• What this task involves
Sort through the data and copy the lines holding the word "violet".

** Data records follows **

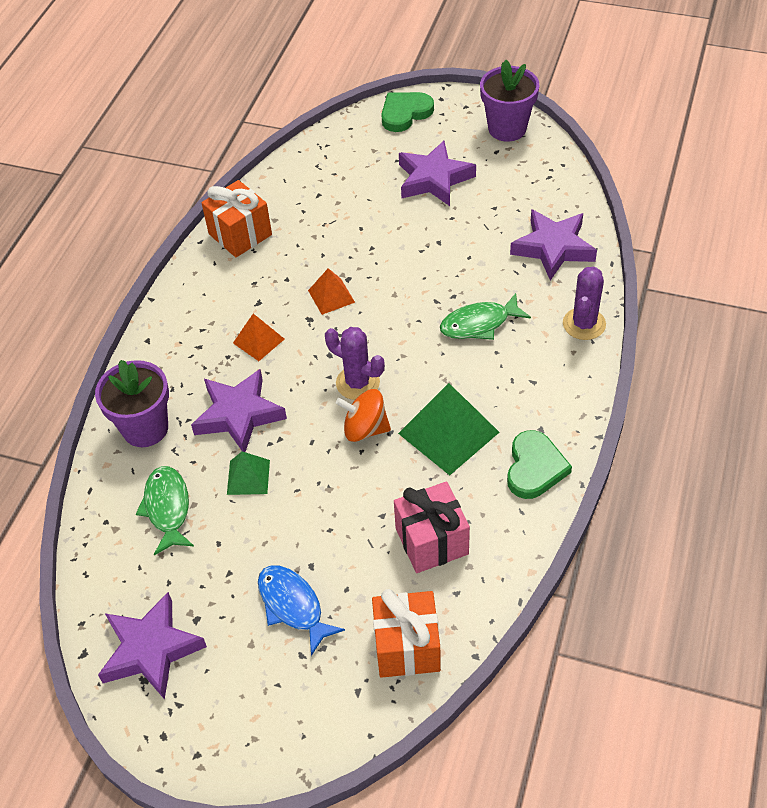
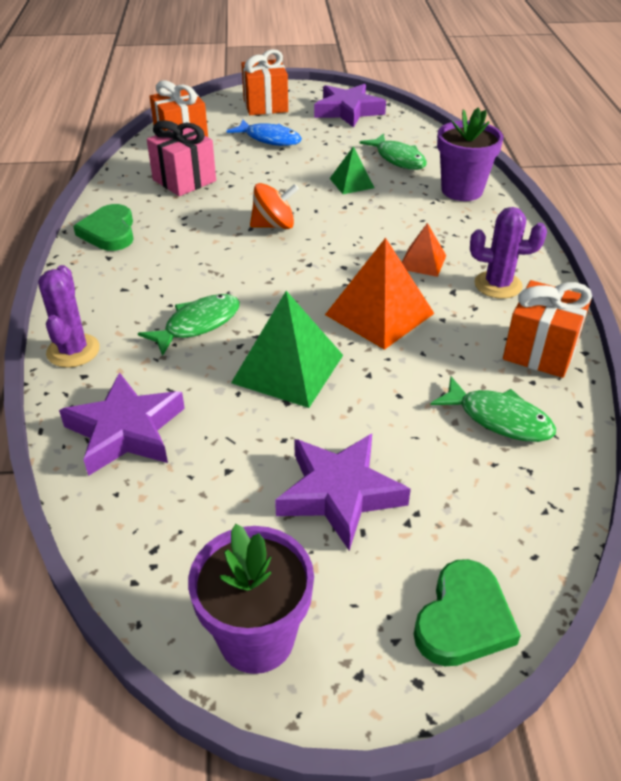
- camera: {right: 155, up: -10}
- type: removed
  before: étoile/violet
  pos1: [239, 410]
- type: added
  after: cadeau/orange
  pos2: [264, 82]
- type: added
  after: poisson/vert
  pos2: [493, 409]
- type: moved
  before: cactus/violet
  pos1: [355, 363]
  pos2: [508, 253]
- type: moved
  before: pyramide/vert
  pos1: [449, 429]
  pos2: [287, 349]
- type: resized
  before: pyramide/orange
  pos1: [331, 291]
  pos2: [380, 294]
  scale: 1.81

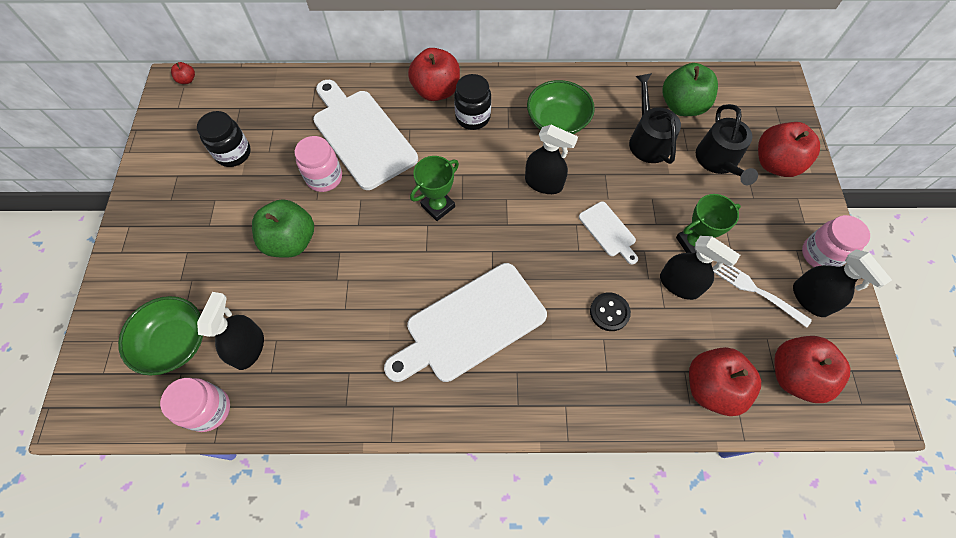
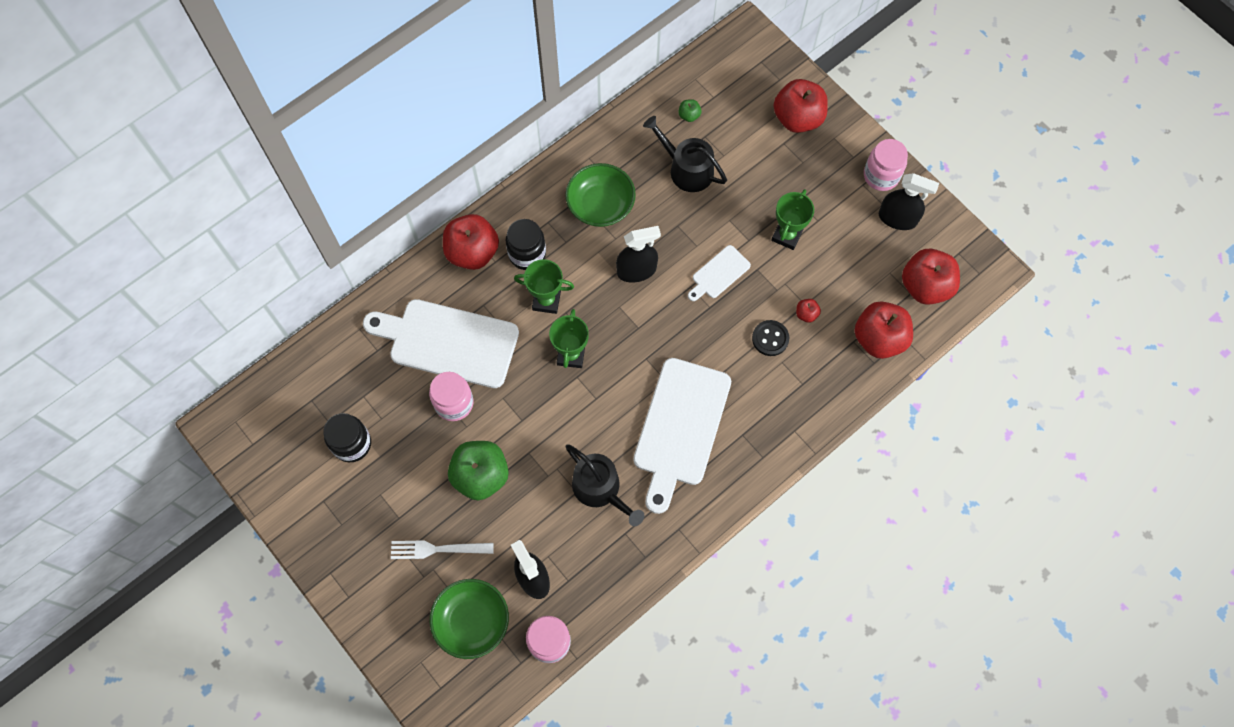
- camera: {right: -40, up: 5}
- type: removed
  before: vaporisateur/noir
  pos1: [700, 268]
- type: added
  after: trophée/vert
  pos2: [544, 286]
- type: moved
  before: pomme/rouge
  pos1: [183, 73]
  pos2: [808, 311]
- type: moved
  before: arrosoir/noir
  pos1: [727, 144]
  pos2: [605, 485]
- type: moved
  before: fourchette/blanc
  pos1: [762, 296]
  pos2: [442, 549]
- type: turned
  before: planche à découper/blanc
  pos1: [608, 233]
  pos2: [719, 273]
  turn: 120
- type: resized
  before: pomme/vert
  pos1: [690, 89]
  pos2: [689, 110]
  scale: 0.43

** End of Data records **

• Answer box
  before: étoile/violet
  before: cactus/violet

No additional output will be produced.